§ Work required: Each line holding the string "spun" is to be copied from the data.

Object matching data
===
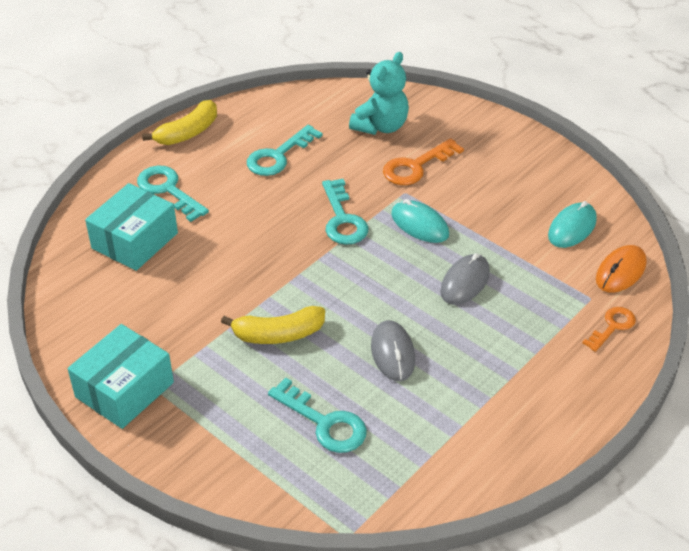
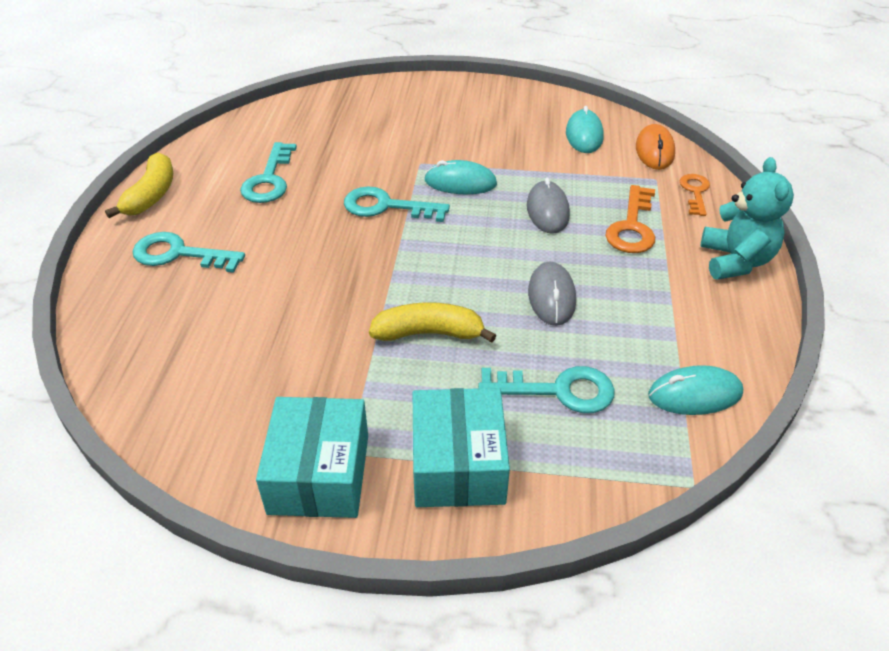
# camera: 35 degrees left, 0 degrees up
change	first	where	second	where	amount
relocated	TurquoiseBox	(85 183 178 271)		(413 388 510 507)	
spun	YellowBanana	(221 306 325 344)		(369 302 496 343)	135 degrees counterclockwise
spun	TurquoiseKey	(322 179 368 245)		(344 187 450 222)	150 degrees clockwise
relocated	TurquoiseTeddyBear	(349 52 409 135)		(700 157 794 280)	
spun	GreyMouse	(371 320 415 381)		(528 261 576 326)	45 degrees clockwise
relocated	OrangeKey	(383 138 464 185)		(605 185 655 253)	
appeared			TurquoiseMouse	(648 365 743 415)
===
§ Written answer:
spun	YellowBanana	(221 306 325 344)		(369 302 496 343)	135 degrees counterclockwise
spun	TurquoiseKey	(322 179 368 245)		(344 187 450 222)	150 degrees clockwise
spun	GreyMouse	(371 320 415 381)		(528 261 576 326)	45 degrees clockwise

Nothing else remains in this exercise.